### WHAT THE TASK REQUIRES
Count lines holding the string "bike" in the data that follows. Reply with one number only.

### Collection entries
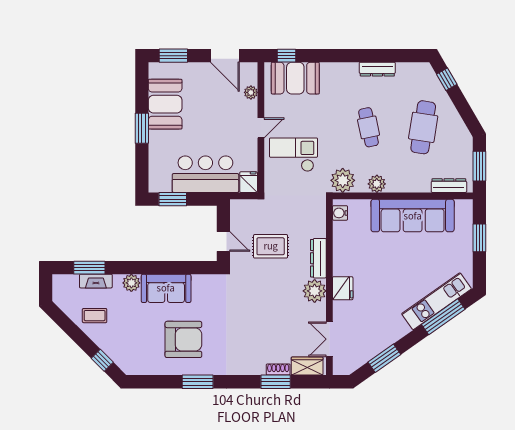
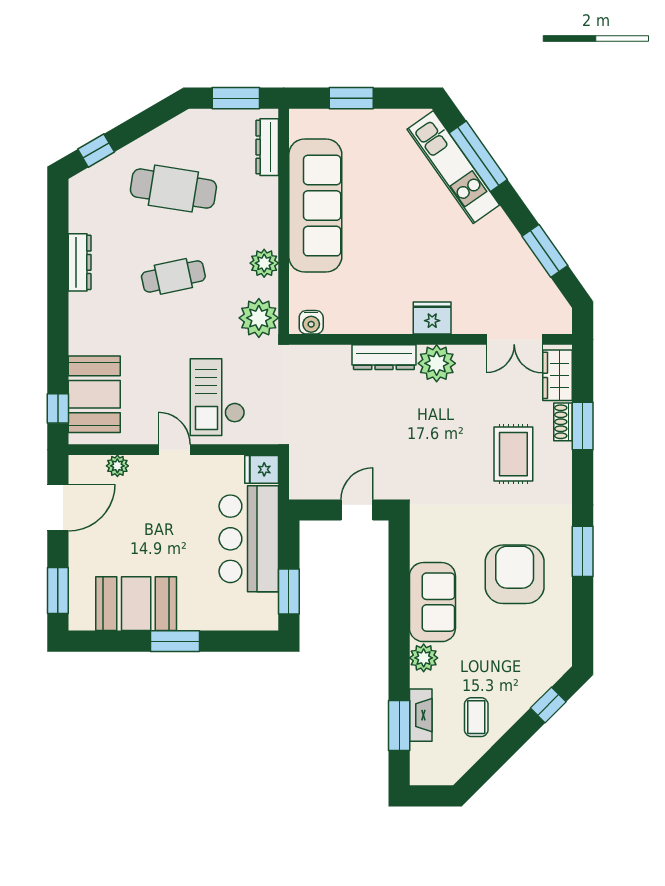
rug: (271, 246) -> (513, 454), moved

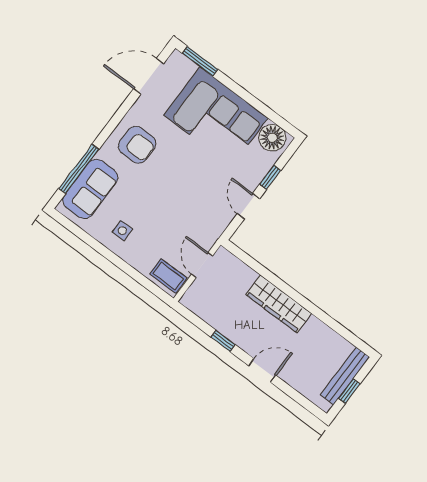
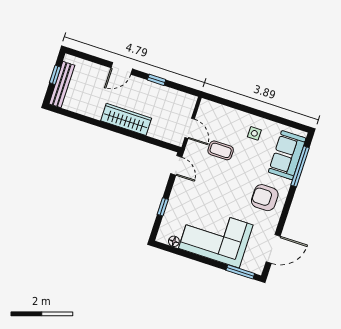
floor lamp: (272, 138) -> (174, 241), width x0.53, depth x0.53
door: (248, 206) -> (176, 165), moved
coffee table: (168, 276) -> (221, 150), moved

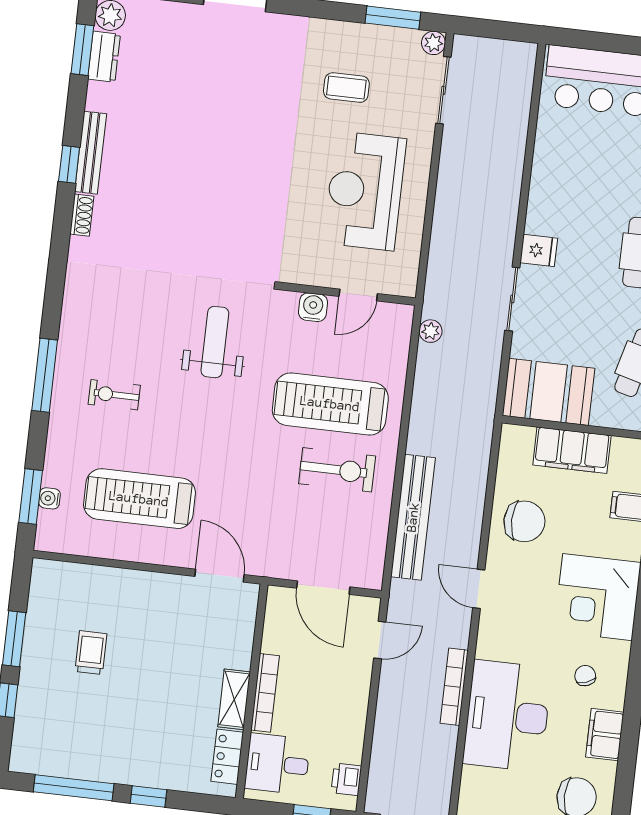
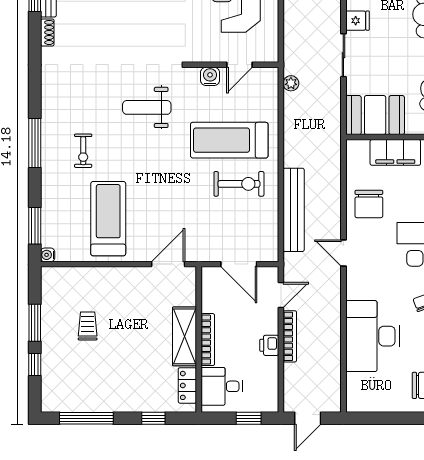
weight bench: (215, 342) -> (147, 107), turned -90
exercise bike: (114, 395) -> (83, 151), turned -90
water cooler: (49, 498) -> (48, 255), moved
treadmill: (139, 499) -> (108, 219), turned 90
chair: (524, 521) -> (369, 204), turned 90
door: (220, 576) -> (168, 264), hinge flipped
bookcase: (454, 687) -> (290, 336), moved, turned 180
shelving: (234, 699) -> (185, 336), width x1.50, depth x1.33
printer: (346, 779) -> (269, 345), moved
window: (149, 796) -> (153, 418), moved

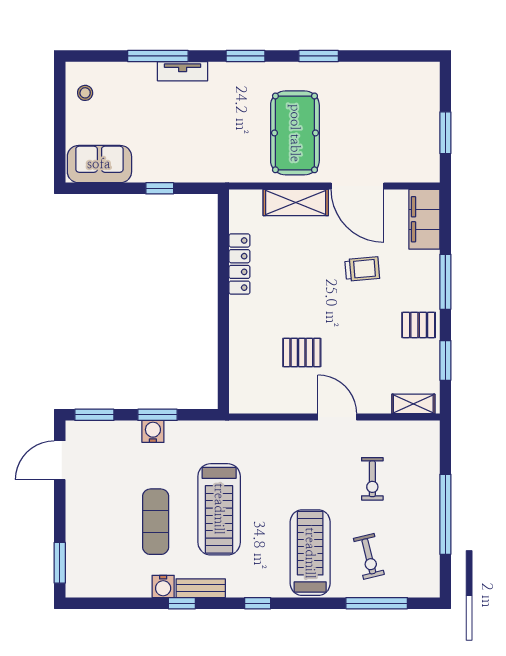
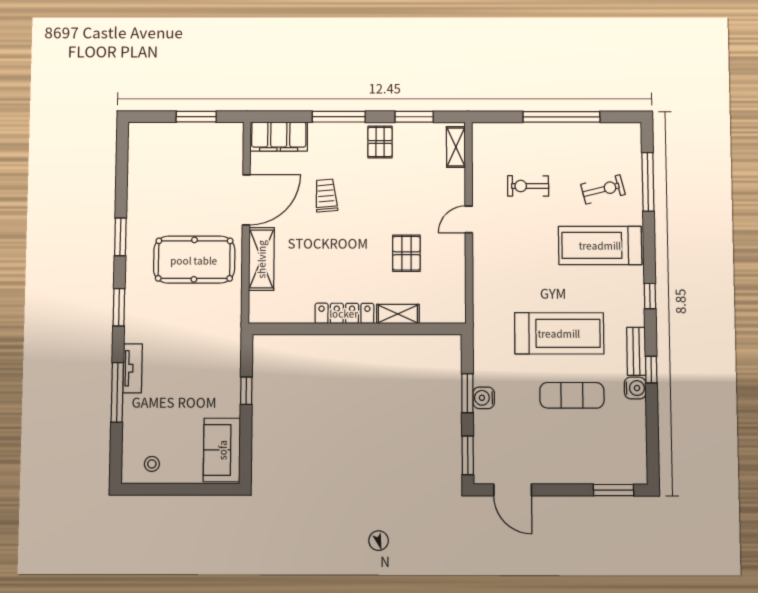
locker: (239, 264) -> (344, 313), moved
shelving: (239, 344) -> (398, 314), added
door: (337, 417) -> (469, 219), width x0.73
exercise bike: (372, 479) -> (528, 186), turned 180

### SOLUTION BELOW
2